**TASK DESCRIPTION**
Using the listing below, please gather every line containing the word "hammer".

══════════

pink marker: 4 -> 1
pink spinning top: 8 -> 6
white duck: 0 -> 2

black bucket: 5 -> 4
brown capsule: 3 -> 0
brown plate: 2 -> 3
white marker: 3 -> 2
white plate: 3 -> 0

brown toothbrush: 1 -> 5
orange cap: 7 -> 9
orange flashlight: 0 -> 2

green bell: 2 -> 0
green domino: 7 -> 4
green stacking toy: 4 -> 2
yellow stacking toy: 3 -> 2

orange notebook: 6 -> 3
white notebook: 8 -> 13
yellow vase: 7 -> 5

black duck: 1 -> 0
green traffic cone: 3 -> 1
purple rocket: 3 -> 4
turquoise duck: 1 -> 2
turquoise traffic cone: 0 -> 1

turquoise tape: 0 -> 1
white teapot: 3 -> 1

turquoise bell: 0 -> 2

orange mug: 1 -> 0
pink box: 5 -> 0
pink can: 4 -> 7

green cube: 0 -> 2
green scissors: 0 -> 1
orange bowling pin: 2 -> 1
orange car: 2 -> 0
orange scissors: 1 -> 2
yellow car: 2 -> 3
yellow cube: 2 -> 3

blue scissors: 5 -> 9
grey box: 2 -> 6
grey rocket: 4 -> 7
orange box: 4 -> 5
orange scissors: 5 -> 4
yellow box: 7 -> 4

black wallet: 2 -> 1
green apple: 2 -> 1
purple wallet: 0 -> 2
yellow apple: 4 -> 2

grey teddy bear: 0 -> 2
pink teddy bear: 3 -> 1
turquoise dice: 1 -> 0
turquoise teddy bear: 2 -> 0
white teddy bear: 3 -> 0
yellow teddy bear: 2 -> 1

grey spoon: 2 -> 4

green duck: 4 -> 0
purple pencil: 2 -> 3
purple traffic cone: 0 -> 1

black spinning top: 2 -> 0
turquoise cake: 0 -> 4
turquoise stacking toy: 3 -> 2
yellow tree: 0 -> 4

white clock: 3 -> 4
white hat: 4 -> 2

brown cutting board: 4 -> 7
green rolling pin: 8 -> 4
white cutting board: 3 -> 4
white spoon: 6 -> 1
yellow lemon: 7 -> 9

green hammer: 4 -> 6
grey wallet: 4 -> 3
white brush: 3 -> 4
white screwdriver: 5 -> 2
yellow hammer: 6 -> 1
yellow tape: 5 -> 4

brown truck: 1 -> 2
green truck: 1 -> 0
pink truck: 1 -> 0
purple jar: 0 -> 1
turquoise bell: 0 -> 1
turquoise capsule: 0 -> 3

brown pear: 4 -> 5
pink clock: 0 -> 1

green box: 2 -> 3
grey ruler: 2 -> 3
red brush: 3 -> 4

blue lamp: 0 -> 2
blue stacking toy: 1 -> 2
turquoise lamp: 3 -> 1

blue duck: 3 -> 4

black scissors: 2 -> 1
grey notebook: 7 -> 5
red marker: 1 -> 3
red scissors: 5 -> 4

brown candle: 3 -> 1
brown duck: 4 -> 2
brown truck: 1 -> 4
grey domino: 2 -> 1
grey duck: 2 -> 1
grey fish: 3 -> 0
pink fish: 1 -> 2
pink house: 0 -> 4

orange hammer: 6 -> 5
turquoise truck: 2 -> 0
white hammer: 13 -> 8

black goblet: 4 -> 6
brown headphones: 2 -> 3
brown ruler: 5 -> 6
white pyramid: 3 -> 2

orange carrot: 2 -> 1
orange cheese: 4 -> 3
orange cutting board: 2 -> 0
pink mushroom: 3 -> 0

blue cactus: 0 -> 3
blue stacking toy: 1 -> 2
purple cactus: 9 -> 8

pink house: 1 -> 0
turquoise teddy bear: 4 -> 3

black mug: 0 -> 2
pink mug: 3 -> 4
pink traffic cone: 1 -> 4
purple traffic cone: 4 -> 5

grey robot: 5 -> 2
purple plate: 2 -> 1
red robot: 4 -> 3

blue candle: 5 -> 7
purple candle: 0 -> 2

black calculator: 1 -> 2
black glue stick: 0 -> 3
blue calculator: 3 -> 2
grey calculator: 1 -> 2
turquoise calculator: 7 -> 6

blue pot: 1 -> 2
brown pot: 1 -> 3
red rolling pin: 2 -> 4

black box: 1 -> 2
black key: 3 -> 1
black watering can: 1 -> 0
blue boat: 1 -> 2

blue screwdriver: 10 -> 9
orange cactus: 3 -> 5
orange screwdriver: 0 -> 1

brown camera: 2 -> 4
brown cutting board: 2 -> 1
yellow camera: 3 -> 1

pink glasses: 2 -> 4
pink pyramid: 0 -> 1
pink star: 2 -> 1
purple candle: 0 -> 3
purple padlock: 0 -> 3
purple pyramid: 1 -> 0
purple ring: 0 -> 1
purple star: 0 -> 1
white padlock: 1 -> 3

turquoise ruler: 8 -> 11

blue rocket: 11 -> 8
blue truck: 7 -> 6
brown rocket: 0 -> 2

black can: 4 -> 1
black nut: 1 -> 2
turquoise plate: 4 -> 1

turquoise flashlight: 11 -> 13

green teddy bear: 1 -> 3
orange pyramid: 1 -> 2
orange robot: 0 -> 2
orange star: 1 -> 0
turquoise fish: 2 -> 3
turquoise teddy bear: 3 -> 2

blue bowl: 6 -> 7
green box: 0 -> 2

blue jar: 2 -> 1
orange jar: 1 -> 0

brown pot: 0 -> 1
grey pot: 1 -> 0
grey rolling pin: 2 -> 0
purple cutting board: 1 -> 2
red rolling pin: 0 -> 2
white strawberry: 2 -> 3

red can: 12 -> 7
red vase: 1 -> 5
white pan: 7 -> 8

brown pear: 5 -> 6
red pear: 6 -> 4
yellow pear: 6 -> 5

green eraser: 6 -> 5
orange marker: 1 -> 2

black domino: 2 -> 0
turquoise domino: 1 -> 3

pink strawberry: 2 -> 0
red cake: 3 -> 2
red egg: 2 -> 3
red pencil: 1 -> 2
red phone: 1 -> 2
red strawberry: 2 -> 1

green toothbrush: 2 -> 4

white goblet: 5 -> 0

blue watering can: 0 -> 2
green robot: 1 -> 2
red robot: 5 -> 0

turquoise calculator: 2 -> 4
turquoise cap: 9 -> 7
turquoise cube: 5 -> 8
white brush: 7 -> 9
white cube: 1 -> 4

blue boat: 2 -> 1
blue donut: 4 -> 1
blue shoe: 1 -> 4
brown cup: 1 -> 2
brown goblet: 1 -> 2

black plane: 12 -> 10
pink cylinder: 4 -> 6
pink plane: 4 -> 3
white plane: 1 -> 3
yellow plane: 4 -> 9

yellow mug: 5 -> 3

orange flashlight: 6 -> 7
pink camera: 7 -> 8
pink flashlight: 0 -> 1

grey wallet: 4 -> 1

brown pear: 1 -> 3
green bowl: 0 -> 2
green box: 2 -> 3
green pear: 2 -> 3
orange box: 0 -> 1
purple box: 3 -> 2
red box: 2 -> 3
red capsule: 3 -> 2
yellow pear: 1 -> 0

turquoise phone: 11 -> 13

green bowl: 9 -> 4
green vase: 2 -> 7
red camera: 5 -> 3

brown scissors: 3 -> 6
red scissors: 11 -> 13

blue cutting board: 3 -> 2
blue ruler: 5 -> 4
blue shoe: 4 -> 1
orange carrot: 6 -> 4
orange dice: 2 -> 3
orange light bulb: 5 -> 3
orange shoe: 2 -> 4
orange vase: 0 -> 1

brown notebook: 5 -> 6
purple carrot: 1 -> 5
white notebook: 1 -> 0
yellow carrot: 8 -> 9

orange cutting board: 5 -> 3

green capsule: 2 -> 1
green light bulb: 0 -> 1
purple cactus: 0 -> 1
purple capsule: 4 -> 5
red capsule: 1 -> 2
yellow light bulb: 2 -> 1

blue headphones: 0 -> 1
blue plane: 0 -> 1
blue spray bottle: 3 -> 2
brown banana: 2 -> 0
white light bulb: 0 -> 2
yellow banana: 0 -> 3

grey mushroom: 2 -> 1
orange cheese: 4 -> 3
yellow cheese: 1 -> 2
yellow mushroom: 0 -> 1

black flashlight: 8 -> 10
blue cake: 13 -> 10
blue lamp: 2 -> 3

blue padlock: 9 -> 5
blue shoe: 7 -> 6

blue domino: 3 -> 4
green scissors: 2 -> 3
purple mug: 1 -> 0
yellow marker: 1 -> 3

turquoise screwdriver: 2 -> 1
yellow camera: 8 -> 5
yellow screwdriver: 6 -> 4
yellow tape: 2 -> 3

══════════

**REPLY TO THE EXERCISE**
green hammer: 4 -> 6
yellow hammer: 6 -> 1
orange hammer: 6 -> 5
white hammer: 13 -> 8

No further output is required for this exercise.